**AIM OF THE EXERCISE**
Leaving out all pictures, restate word for word the lines from the one with "grey cone C11 level 2 -> grey cone M6 level 3" through the last line of the entries.

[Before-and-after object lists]
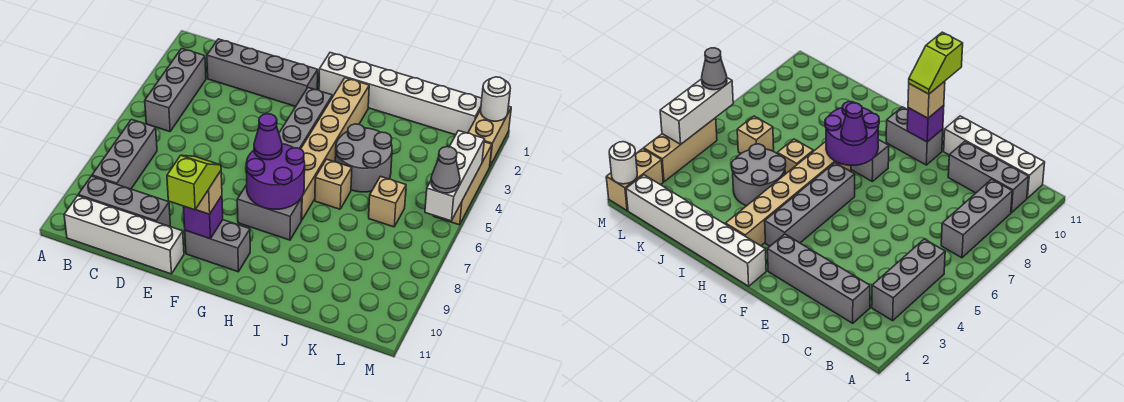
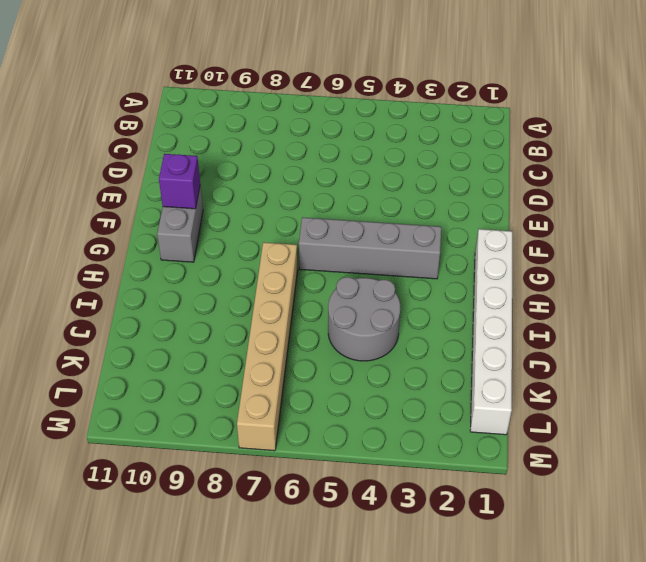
tan brick H7:M7 level 1 -> tan brick H2:H7 level 1
none -> grey brick B3:B5 level 1
none -> grey brick B7:B9 level 1
none -> grey brick B10:D10 level 1

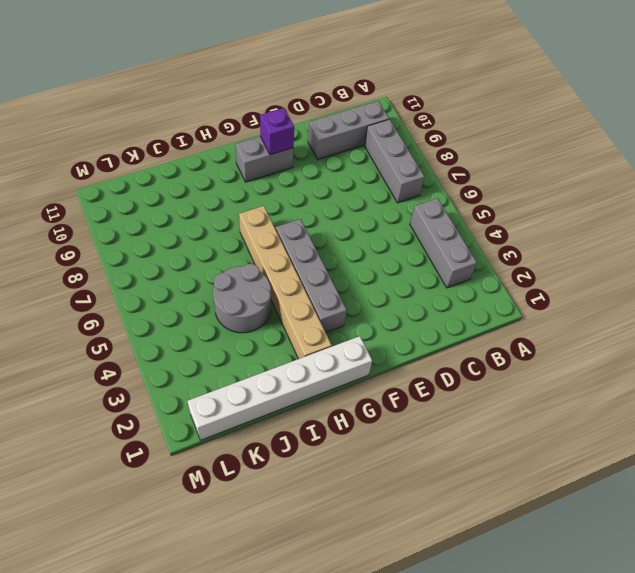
none -> white brick B11:E11 level 1
none -> grey brick C2:F2 level 1
none -> grey brick G8:H8 level 1

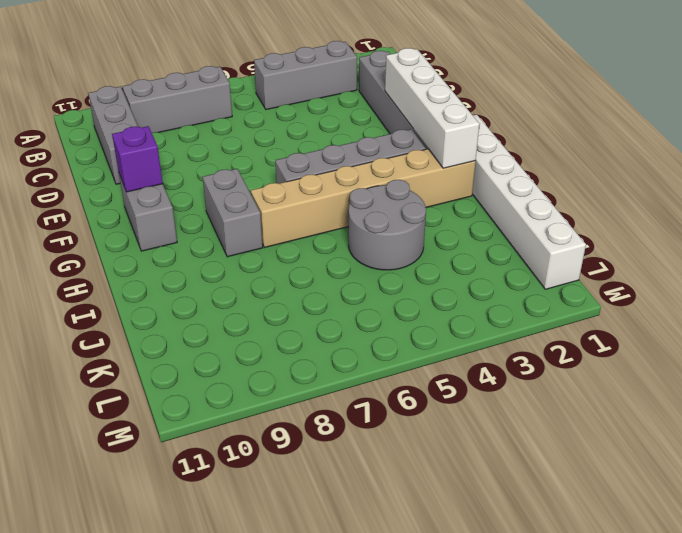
white brick E2:H2 level 2 -> white brick B11:E11 level 1
none -> tan brick I6 level 1
none -> tan brick K6 level 1
none -> tan brick M1:M2 level 1

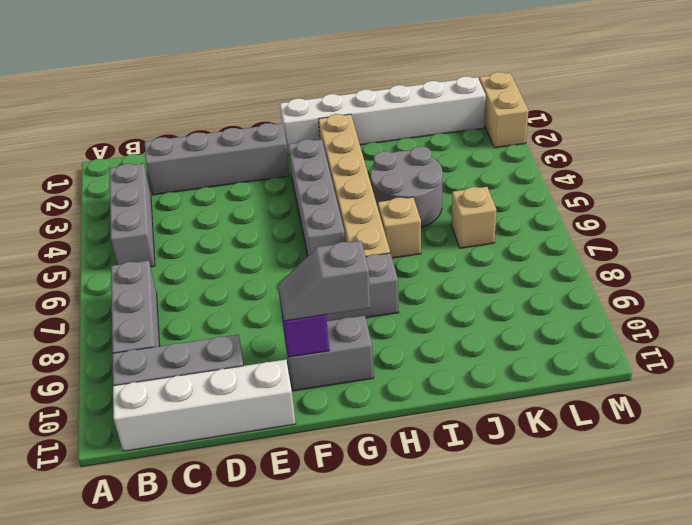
grey slope F10:G10 level 3 top G -> tan brick F10 level 3
none -> tan brick M3:M5 level 1
none -> purple round brick G7:H8 level 2
none -> white round brick M1 level 2

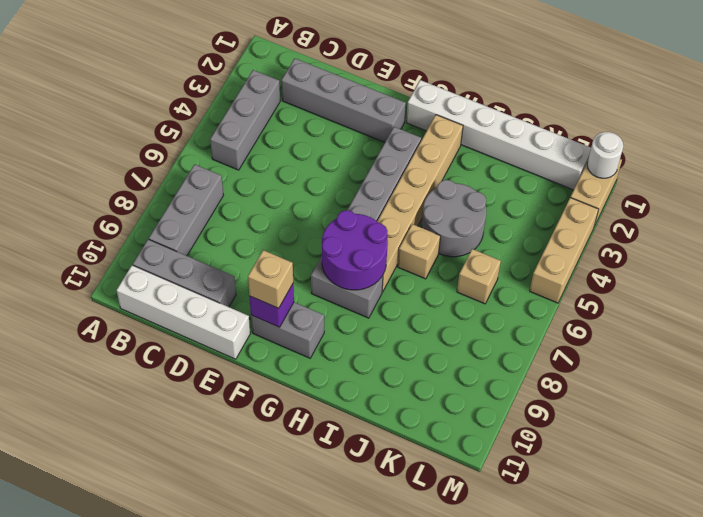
none -> white brick M4:M6 level 2
none -> purple cone G7 level 3
none -> grey cone M6 level 3

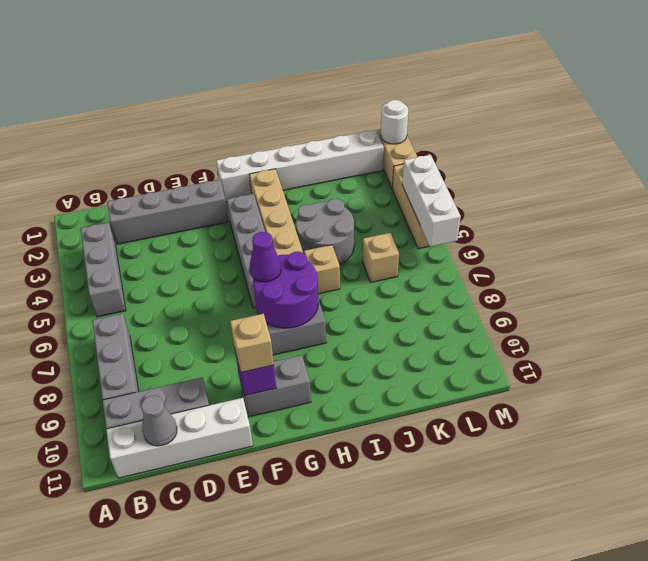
grey cone C11 level 2 -> grey cone M6 level 3
none -> lime slope F10:F11 level 4 top 11

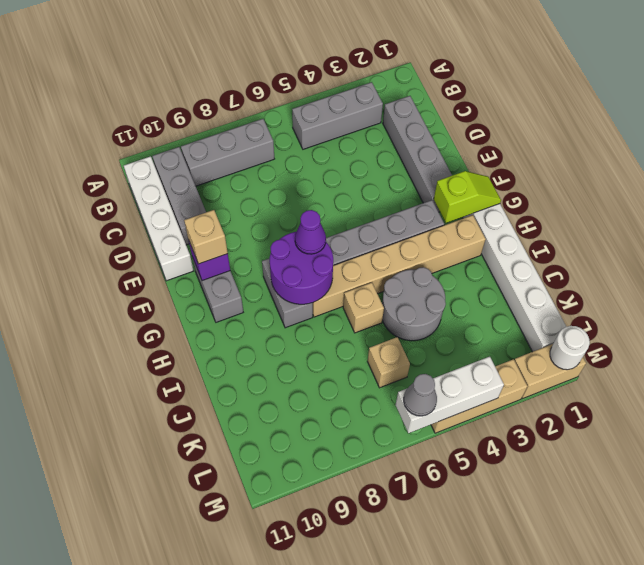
lime slope G1:G2 level 2 top 2 -> lime slope F10:F11 level 4 top 11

**RESPONSE TO THE TASK**
grey cone C11 level 2 -> grey cone M6 level 3
none -> lime slope F10:F11 level 4 top 11

lime slope G1:G2 level 2 top 2 -> lime slope F10:F11 level 4 top 11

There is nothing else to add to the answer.